• [SUPPLIED DATA]:

= Beginning of Section =

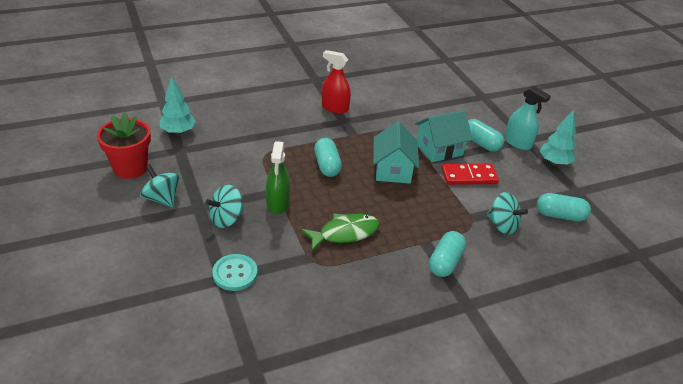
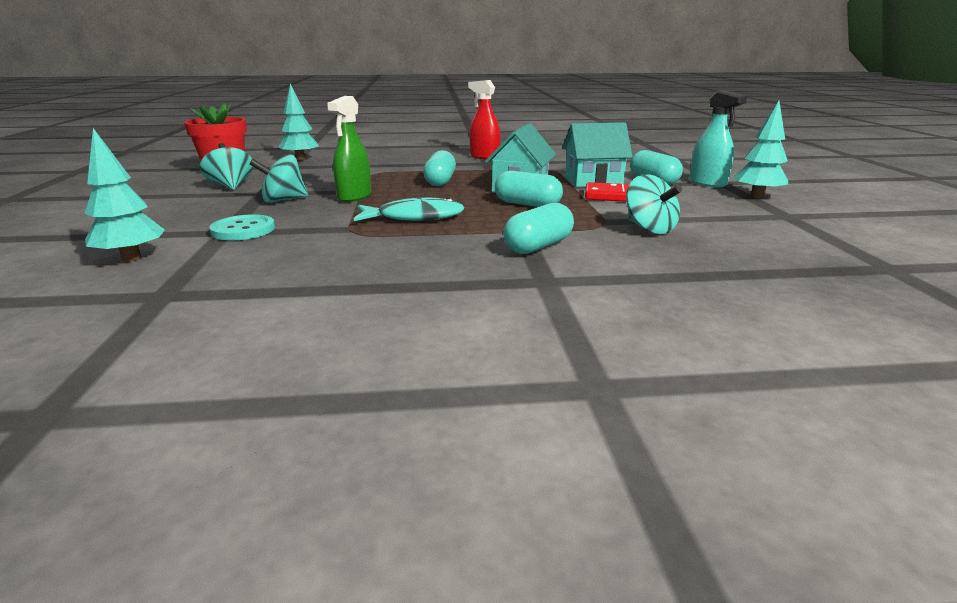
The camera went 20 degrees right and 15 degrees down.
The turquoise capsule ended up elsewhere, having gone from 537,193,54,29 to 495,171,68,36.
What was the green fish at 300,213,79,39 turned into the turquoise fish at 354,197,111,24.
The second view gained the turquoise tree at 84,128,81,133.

= End of Section =

• [THE PROBLEM]: Skip every line before the one containing "The turquoise capsule". Retype that line and the rest through the last one exactly as they stand in the listing.

• [EXPECTED OUTPUT]:
The turquoise capsule ended up elsewhere, having gone from 537,193,54,29 to 495,171,68,36.
What was the green fish at 300,213,79,39 turned into the turquoise fish at 354,197,111,24.
The second view gained the turquoise tree at 84,128,81,133.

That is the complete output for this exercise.